Given problem:
Copy out each line of the entries below that contains the string "kern", and leave out every other line.

Entries shown:
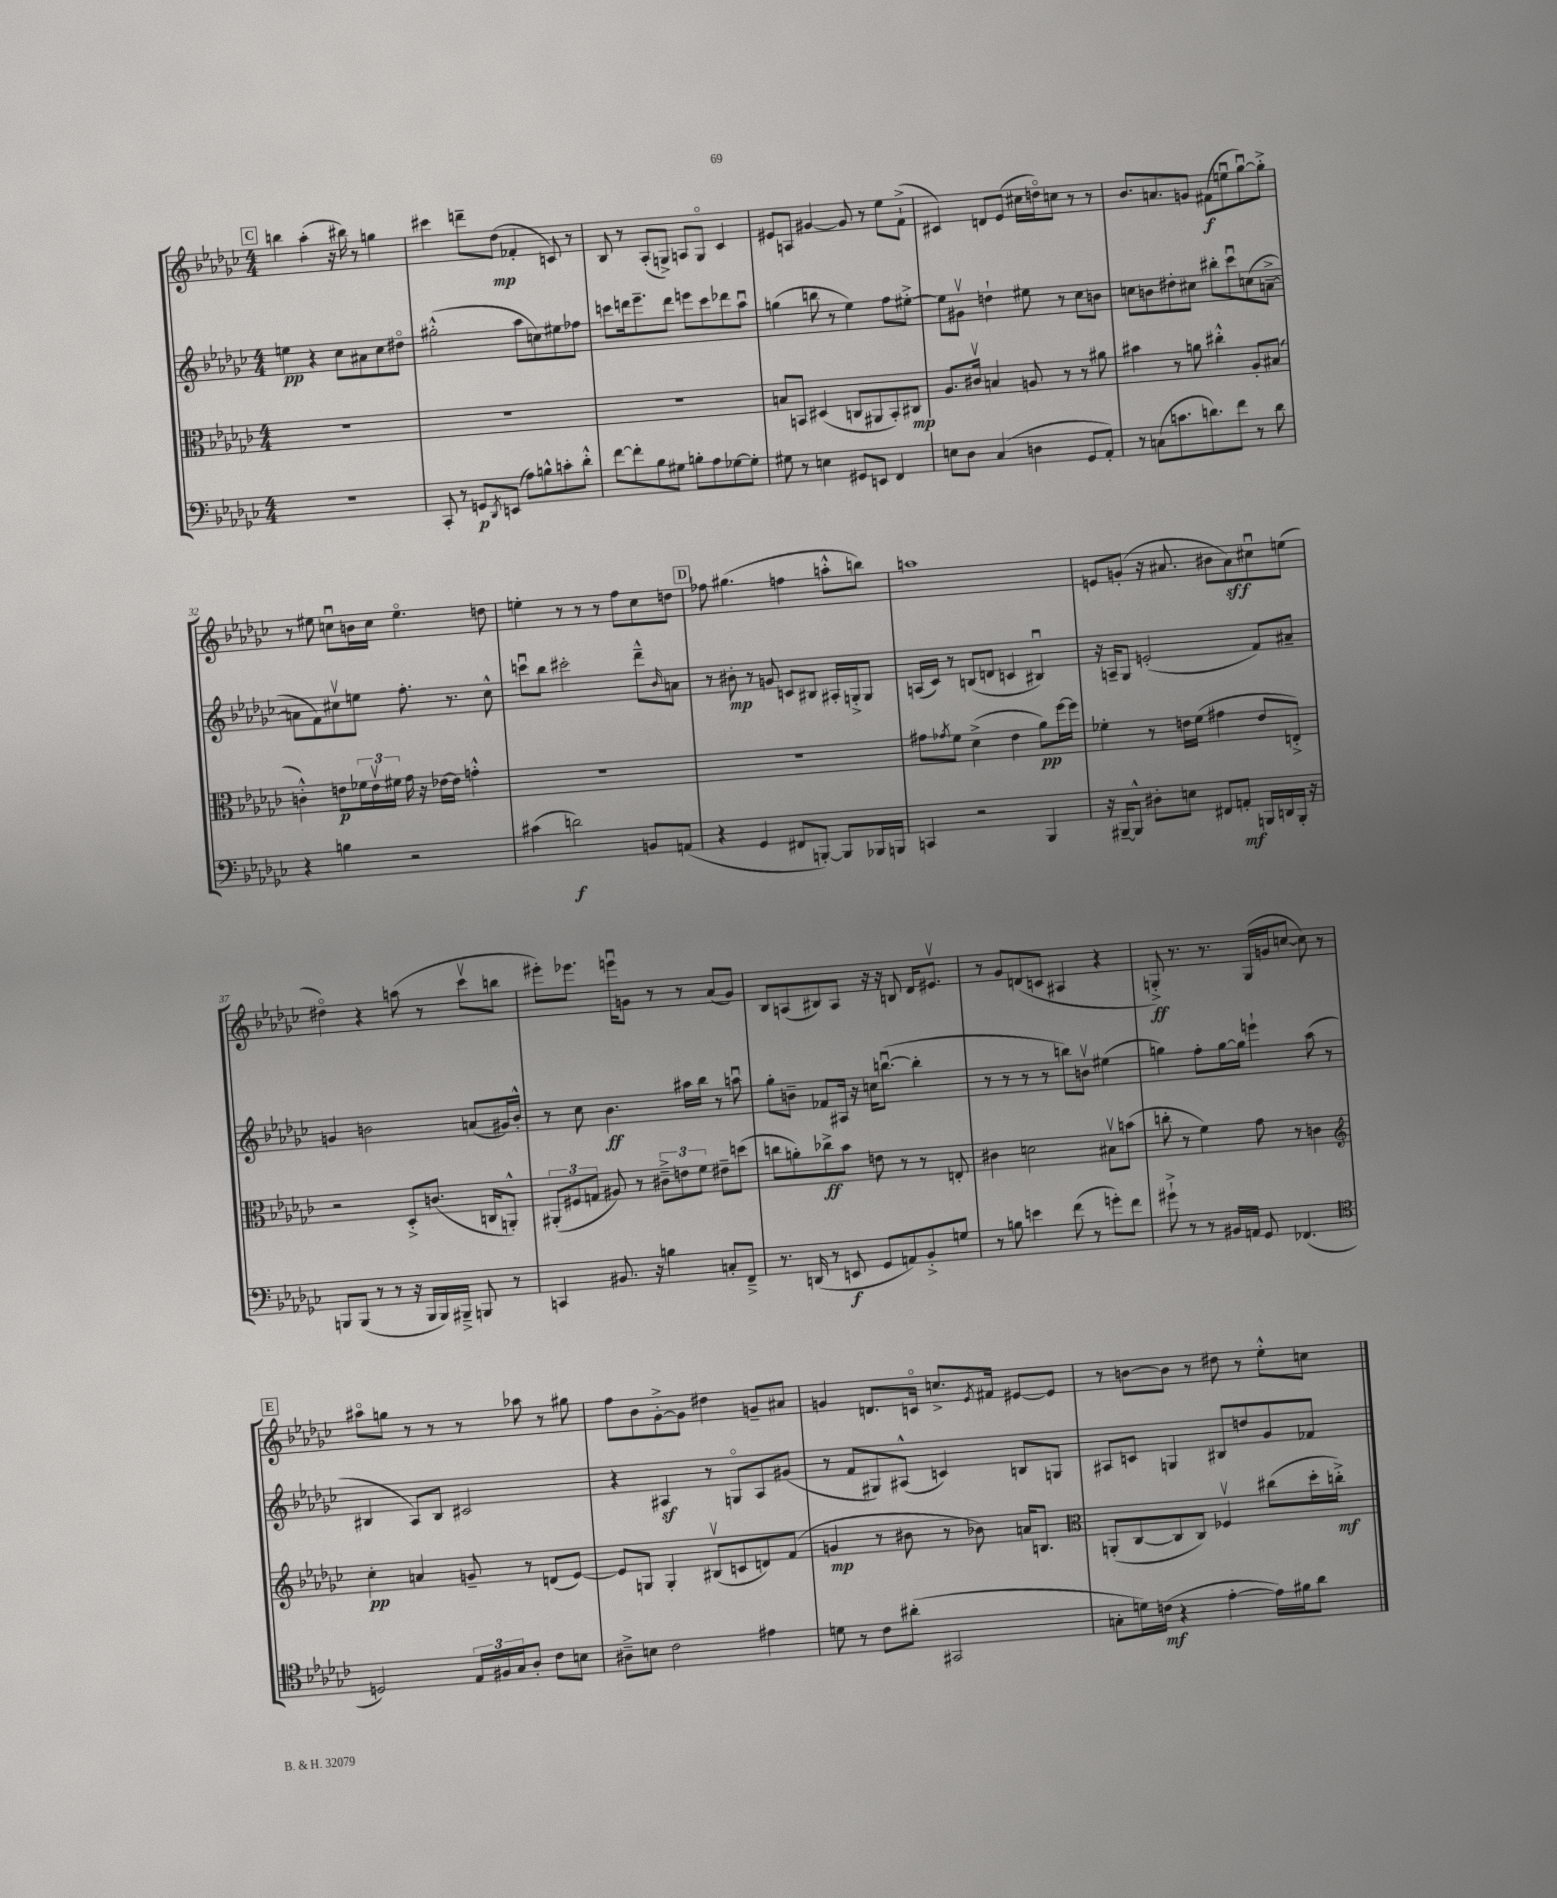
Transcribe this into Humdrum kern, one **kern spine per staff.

**kern	**kern	**kern	**kern
*staff4	*staff3	*staff2	*staff1
*clefF4	*clefC3	*clefG2	*clefG2
*k[b-e-a-d-g-c-]	*k[b-e-a-d-g-c-]	*k[b-e-a-d-g-c-]	*k[b-e-a-d-g-c-]
*M4/4	*M4/4	*M4/4	*M4/4
1r	1r	4ee	4bb
.	.	4r	(4aa-'
.	.	8cc-	16r
.	.	.	16bb#)
.	.	8a#	8r
.	.	8cc-	4gg
.	.	8dd#o	.
=	=	=	=
8CC-'	1r	(2gg#'^^	4ccc#
8r	.	.	.
8GG	.	.	8ddd~
8qDD-	.	.	.
(8EE	.	.	(8dd-
8A-)	.	8aa-	4f-'
8B^^	.	8cc)	.
8c'	.	8ee#	8c)
8d-'^^	.	8ff-	8r
=	=	=	=
[8f	1r	8ccc	8B-
8f']	.	16ddd	8r
.	.	8.eee-~	.
8B-	.	.	(8A-'
8G#	.	8ddd	8G^)
8B'	.	8eee	8A
8A-	.	8ccc	8Go
[8G-	.	8ddd-	4c-
8G-']	.	8aa-u	.
=	=	=	=
8G#	8B	(4gg	8e#
8r	8BB	.	8A
4E	(4D#	8bb	[4g#
.	.	8r	.
8GG#	8C	4ee-)	8g#]
8EE	8AA#	.	8r
4FF	8BB')	8ff	8ee-
.	8C#	[8ee#'^	(8f`^
=	=	=	=
8E	8.A-	8ee#]	4c#)
8D-	.	8g#v	.
.	16c#v	.	.
(4C-	4B	4dd`	8d
.	.	.	(8e-
4D	8A	8ee#	16cc#
.	.	.	16ddo)
.	8r	8r	8cc
8GG-	8r	8cc-	8r
8AA-')	8a#	8b	8r
=	=	=	=
8r	4b#	8cc	8.b-
(8C	.	8b	.
.	.	.	8.a
8.c	8r	8dd#'	.
.	8a	8cc#	8g
8.d)	.	.	.
.	4cc#'^^	8bb#'	(8f#
8f	.	8ccc-u	8eeu
8r	8A-'	(8cc	[8gg-u)
8d	(8B#	[8a~^	8gg-'^]
=	=	=	=
4r	4c'^^)	8a]	8r
.	.	8f)	8ee#
4B	8e	8cc#v	8ccu
.	24f-	8ee	16b
.	24ev	.	.
.	.	.	16cc
.	24f#	.	.
2r	16g-	8.ff'	4.ee#o
.	16r	.	.
.	[16e-	.	.
.	16e-]	8.r	.
.	4g'^^	.	.
.	.	8cc#^^	8dd
=	=	=	=
(4c#	1r	8cccu	4ee'
.	.	8bb-	.
2d)	.	2ccc#'	8r
.	.	.	8r
.	.	.	8r
.	.	.	8ff
8BB	.	8ddd-~^^	8cc-
.	.	16qqb-	.
(8AA	.	8a	8dd
=	=	=	=
4r	1r	8r	8ff-
.	.	8b#'	(4.gg#
4GG-	.	8r	.
.	.	8g	.
8FF#	.	8c	4ff
[8BBB')	.	8B#	.
8BBB]	.	16A#'	8aa'^^
.	.	16G'^	.
16BBB-	.	8G	8bb)
16BBB	.	.	.
=	=	=	=
4CC	8g#	(16A	1aa
.	.	16c-)	.
.	8qg-	.	.
.	8f	8r	.
2r	(4d-^	(8B	.
.	.	8d	.
.	4e-	4c	.
4BBB-	8a-)	4B#u)	.
.	[16ff	.	.
.	16ff]	.	.
=	=	=	=
16r	4f-'	16r	8e
[16BBB#~	.	16A~	.
8BBB#^^]	.	8G-	(8g'
8D#'	8r	(2e'	16r
.	.	.	8.a#
8E	16e	.	.
.	(16f-	.	.
8FF#	4g#	.	8b#
8AA'	.	.	8a#)
16BBB	8e	8f)	8cc#u
16DD	.	.	.
16BBB'	8E'^)	8a#~	(8ee
16r	.	.	.
=	=	=	=
8BBB	2r	4g	4dd#o)
(8BBB	.	.	.
8r	.	2b	4r
8r	.	.	.
16r	8D-'^	.	(8aa
16BBB	.	.	.
16BBB)	(8.c	.	8r
16BBB#~^	.	.	.
8BBB	.	(8a	8ccc-v
.	16C	.	.
8r	8AA'^^)	16g#)	8bb
.	.	16b'^^	.
=	=	=	=
4CC	(12AA#'	8r	8eee#')
.	12F#	.	.
.	.	8cc-	8.eee-
.	12G	.	.
8.BB#	8A#)	4.b-	.
.	.	.	16eeeu
.	8r	.	8g
16r	.	.	.
4B	12c#~^	.	8r
.	12e	.	.
.	.	16aa#	8r
.	12f	.	.
.	.	16bb-	.
8C'	8e#~	8r	(8a-
8FF~^	(8dd	8aau	8g)
=	=	=	=
8.r	8cc	8gg-'	8B-
.	8a')	8b~	(8A
(16DD	.	.	.
8r	8cc-^	8f-	8B#)
8EE	8b-	16A#	8A
.	.	16r	.
8GG-	8e	16cc	16r
.	.	([8.bbu	16r
8AA)	8r	.	8B
8BB-'^	8r	4bb']	16d-
.	.	.	8.e#v
8G	8E'	.	.
=	=	=	=
8r	4c#	8r	8r
8B	.	8r	8g-
4e	2d	8r	(8d
.	.	8r	8c
(8f	.	8bb)	4A#
8r	.	8bv	.
8g')	8B#v	(4ee#	4r
8f	(8b	.	.
=	=	=	=
8g#`^	8cc'	4gg)	8G'^)
8r	8r	.	8.r
8r	4f)	8ff'	.
.	.	.	8.r
16BB#	.	[16gg	.
16AA	.	16gg]	.
8GG-	8g-	4eee`	(16G
.	.	.	16g
(4.FF-	8r	.	[8cc
.	4c	(8aa-	8cc])
.	.	8r	8r
=	=	=	=
*clefC4	*clefG2	*	*
2D)	4cc-'	4B#	8aa#o
.	.	.	8gg
.	4a	8A-)	8r
.	.	8B#	8r
24E-	8g~	2c#	8r
24F#	.	.	.
24G-	.	.	.
8A-'	8r	.	8aa-
8c-	(8d	.	8r
8B	[8e-)	.	8gg#
=	=	=	=
8A#~^	8e-]	4r	8ff
8B	8G	.	8b-
2c-	4G'	4A#	[8g-'^
.	.	.	8g-]
.	(8B#v	8r	4dd#
.	8c	8Go	.
4e#	8d)	8A#	8g~
.	(8f	(8g#	8a#
=	=	=	=
8d	4g	8r	4g
8r	.	8f	.
8c-	8r	8G#)	8.d
(8a#'	8b#	(8A#^^	.
.	.	.	16co
2GG#	8r	4c)	8.cc^
.	8b-)	.	.
.	.	.	8qe-
.	.	.	16f#
.	16a	8B	[8e#
.	8.B	.	.
.	.	8G	8e#]
=	=	=	=
*	*clefC3	*	*
8G'	(8AA'	8A#	8r
16d)	[8C-	8c	[8b
(16c	.	.	.
4r	8C-]	4G	8b]
.	8C-)	.	8r
[4e-'	4F-v	8B#	8dd#
.	.	8dd	8r
16e-])	(8cc#	8g-	8ee-'^^
16f#	.	.	.
8a-	16dd-'	8f-	8cc
.	16cc'^)	.	.
==	==	==	==
*-	*-	*-	*-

Task result:
Transcribe this into Humdrum kern, one **kern spine per staff.
**kern	**kern	**kern	**kern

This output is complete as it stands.